(Questions on scene geometry)
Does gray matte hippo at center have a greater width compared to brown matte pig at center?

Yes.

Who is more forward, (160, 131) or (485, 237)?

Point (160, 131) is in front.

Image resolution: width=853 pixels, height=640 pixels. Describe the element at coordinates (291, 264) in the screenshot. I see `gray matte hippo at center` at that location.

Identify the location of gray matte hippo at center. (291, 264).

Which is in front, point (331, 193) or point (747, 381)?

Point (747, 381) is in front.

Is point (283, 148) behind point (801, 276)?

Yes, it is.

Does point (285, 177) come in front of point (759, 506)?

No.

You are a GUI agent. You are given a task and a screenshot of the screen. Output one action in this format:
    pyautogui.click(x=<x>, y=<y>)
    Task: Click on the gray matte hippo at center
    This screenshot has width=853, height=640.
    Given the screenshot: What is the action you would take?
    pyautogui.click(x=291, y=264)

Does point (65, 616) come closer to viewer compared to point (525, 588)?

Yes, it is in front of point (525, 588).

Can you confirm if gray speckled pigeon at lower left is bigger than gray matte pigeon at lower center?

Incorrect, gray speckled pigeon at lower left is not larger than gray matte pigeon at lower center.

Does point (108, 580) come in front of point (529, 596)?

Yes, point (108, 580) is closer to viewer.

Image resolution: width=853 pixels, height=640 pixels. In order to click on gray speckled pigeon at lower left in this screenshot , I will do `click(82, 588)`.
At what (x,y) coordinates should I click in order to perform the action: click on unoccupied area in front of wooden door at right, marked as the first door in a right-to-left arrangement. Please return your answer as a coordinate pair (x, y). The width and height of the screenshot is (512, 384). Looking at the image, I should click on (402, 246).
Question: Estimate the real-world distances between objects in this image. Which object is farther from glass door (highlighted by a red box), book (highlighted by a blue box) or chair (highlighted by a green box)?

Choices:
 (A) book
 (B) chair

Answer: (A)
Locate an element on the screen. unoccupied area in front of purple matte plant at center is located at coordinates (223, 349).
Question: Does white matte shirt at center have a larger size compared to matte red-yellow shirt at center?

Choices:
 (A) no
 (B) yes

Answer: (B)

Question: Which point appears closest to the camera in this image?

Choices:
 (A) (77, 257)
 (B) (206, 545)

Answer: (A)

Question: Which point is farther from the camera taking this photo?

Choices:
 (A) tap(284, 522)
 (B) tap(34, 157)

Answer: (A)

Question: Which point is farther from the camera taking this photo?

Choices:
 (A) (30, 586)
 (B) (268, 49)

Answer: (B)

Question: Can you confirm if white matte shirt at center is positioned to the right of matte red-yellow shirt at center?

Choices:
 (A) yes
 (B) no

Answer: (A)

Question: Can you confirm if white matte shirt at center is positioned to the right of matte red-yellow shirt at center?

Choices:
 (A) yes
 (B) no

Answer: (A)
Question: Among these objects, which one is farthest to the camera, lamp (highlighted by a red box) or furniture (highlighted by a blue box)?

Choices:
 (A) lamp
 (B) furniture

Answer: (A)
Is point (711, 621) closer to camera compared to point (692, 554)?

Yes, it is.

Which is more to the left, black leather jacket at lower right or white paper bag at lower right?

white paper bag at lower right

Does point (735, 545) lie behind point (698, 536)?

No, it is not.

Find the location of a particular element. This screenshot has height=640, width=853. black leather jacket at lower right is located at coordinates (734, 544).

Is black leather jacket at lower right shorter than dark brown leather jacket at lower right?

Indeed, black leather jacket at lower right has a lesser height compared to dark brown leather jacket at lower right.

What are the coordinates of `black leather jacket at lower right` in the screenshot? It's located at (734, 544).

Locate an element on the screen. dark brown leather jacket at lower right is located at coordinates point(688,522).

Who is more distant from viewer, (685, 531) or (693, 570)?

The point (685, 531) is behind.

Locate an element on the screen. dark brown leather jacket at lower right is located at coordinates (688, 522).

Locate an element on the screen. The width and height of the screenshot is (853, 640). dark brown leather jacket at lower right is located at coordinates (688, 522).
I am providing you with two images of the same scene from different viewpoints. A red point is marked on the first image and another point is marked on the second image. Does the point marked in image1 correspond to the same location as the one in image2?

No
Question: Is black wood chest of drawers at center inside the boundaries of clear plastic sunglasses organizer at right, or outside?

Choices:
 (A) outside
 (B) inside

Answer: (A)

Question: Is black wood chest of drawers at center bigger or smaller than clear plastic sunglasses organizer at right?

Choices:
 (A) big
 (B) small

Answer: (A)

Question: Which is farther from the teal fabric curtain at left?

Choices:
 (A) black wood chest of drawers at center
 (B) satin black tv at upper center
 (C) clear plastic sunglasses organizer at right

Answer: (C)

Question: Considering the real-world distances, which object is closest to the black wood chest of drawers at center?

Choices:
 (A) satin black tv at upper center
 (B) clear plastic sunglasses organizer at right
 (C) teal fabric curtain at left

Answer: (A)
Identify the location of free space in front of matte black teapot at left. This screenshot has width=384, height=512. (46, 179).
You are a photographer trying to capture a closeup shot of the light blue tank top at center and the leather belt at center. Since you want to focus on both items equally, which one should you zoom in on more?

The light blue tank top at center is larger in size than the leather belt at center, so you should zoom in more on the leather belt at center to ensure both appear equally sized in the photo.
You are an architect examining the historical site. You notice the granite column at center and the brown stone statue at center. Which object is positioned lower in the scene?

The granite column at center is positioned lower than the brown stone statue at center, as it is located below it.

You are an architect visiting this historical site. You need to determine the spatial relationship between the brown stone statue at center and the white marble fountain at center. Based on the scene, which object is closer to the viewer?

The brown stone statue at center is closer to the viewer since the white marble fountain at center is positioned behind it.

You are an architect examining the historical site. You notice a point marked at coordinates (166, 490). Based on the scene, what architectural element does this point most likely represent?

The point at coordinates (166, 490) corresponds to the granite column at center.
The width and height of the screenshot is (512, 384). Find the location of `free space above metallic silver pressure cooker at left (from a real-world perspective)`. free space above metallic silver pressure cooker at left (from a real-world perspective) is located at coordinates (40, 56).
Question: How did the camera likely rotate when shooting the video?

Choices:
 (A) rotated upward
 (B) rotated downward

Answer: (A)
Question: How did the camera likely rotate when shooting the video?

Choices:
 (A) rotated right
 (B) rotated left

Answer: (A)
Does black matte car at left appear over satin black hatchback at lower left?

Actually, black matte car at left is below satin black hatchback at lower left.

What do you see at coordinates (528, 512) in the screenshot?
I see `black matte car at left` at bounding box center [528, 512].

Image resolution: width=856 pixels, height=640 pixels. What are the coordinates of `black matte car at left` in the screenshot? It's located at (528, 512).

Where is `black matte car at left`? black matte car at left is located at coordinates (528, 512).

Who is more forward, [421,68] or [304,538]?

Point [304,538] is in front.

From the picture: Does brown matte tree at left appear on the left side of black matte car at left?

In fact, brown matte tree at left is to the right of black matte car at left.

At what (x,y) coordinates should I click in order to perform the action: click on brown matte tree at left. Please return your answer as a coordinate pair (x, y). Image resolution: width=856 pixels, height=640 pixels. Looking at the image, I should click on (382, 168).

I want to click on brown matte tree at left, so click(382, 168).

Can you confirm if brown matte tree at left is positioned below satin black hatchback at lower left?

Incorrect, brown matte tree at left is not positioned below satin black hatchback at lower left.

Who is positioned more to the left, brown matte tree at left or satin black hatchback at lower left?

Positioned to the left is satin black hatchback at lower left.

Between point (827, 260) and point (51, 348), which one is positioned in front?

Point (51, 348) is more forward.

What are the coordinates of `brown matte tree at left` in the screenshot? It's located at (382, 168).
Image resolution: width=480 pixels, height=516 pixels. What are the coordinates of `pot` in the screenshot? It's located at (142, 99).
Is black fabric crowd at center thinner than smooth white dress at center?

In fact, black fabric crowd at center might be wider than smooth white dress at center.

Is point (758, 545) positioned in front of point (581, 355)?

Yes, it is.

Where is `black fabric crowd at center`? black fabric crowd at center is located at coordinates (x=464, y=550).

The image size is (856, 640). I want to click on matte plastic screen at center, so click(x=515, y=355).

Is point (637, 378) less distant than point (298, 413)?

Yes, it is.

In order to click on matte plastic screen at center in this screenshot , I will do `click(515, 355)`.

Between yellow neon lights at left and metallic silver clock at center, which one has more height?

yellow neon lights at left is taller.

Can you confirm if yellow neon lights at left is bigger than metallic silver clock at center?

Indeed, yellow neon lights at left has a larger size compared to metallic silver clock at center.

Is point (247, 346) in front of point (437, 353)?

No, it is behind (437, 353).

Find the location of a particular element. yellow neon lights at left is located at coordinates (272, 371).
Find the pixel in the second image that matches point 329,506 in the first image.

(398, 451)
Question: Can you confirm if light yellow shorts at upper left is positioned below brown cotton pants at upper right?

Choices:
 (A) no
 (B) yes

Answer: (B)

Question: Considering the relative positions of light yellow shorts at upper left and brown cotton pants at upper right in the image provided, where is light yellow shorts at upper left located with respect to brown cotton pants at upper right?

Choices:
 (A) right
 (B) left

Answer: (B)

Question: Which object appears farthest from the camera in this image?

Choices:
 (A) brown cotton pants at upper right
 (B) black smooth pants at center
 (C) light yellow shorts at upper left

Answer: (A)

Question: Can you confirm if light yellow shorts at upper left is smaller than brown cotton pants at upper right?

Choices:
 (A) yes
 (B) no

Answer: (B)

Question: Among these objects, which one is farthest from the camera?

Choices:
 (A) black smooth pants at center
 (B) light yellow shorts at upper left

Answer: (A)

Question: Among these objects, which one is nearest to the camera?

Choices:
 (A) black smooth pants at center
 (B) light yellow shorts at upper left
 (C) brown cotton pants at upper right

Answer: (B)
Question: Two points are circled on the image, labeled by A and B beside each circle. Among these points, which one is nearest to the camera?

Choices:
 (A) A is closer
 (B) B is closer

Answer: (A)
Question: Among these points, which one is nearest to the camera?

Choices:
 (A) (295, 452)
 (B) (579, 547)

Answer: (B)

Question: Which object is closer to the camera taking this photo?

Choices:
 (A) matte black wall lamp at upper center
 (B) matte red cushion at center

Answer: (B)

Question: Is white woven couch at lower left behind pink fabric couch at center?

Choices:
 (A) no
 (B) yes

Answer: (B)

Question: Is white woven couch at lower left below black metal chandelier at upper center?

* **AIM**
Gather every line of the listing above that contains the word "fountain", and copy each one in full.

* **RESULT FOR THIS EXERCISE**
You are an architect visiting this historical site. You need to determine the spatial relationship between the brown stone statue at center and the white marble fountain at center. Based on the scene, which object is closer to the viewer?
The brown stone statue at center is closer to the viewer since the white marble fountain at center is positioned behind it.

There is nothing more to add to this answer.